*** Opening of Provided information ***

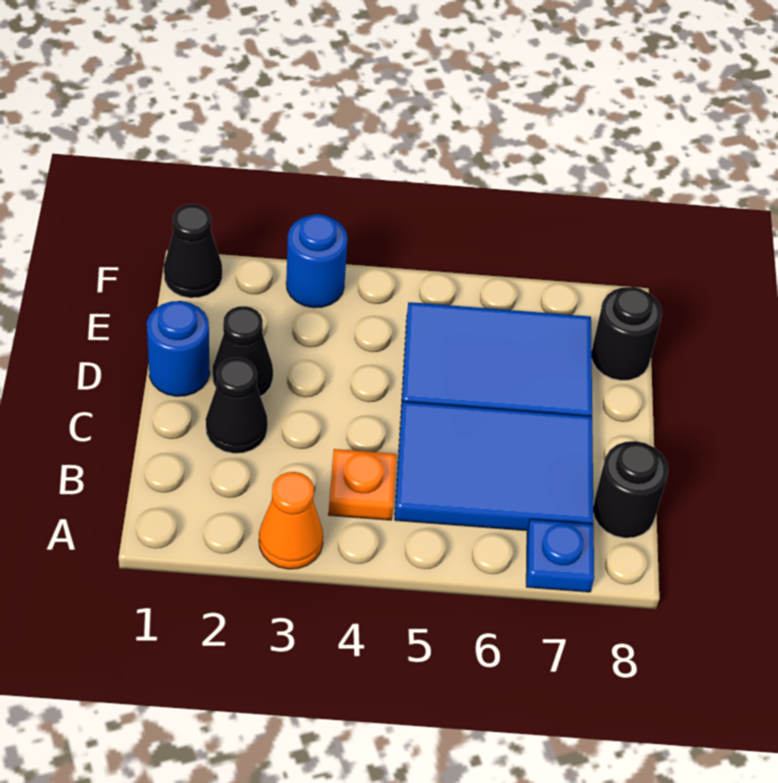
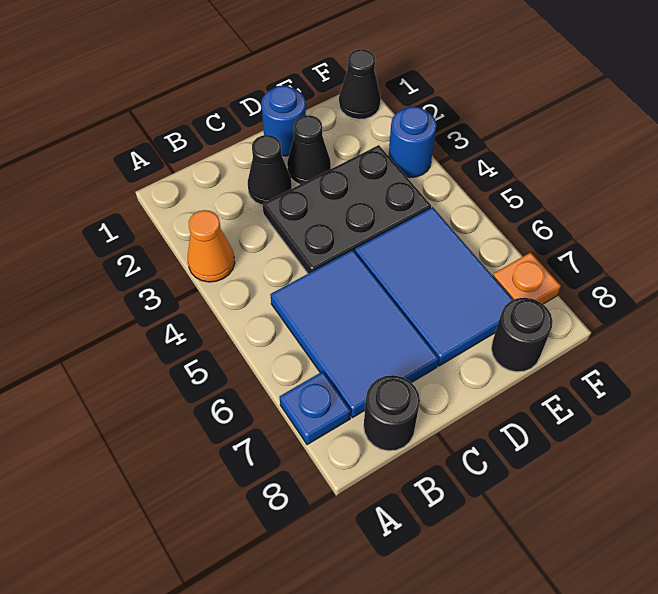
orange plate B4 level 1 -> orange plate F7 level 1
none -> black plate C3:E4 level 1

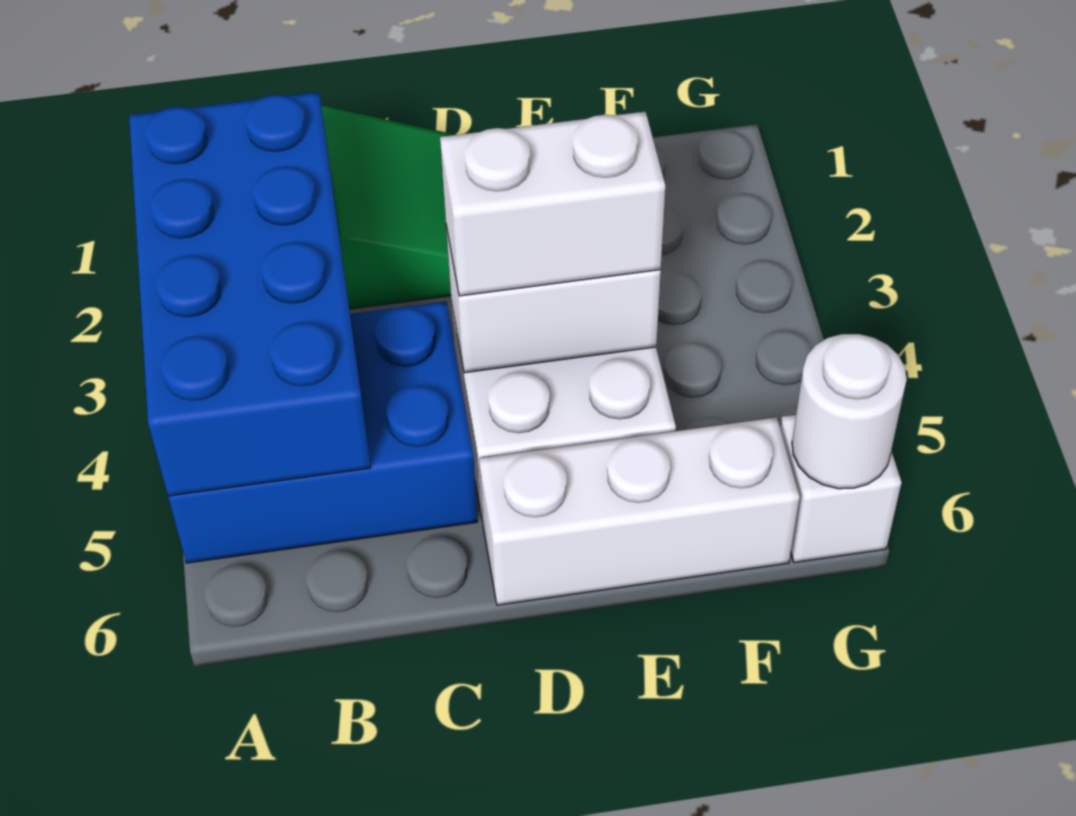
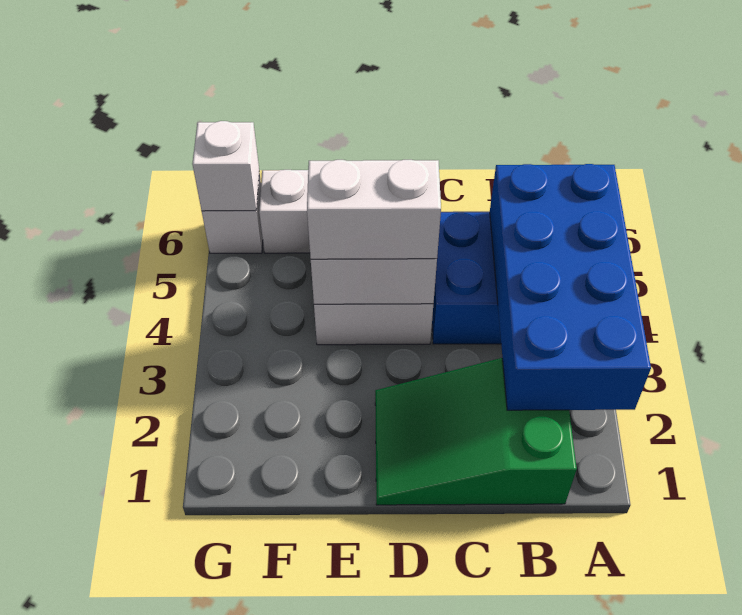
white round brick G6 level 2 -> white brick G6 level 2

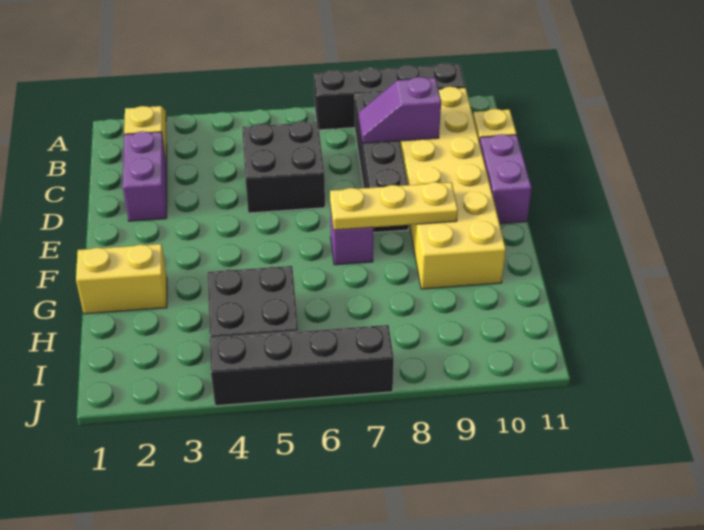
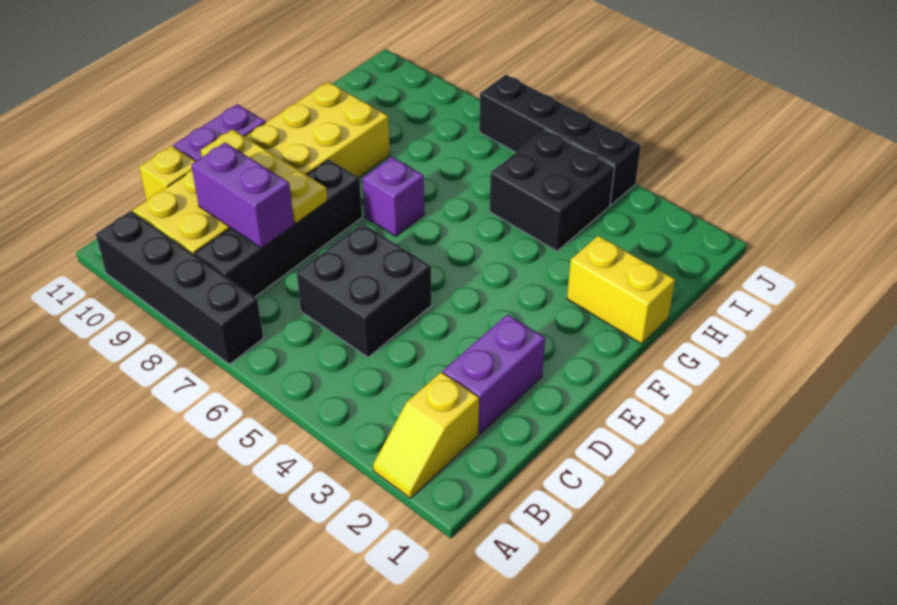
purple slope C8:C9 level 2 top 9 -> purple brick C8:C9 level 2
yellow plate F7:F9 level 2 -> yellow plate D8:D10 level 2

*** Close of Provided information ***

#### Task to complete:
Line by line, output the material above exactly, passing over the pictures.

#### Your response:
orange plate B4 level 1 -> orange plate F7 level 1
none -> black plate C3:E4 level 1

white round brick G6 level 2 -> white brick G6 level 2

purple slope C8:C9 level 2 top 9 -> purple brick C8:C9 level 2
yellow plate F7:F9 level 2 -> yellow plate D8:D10 level 2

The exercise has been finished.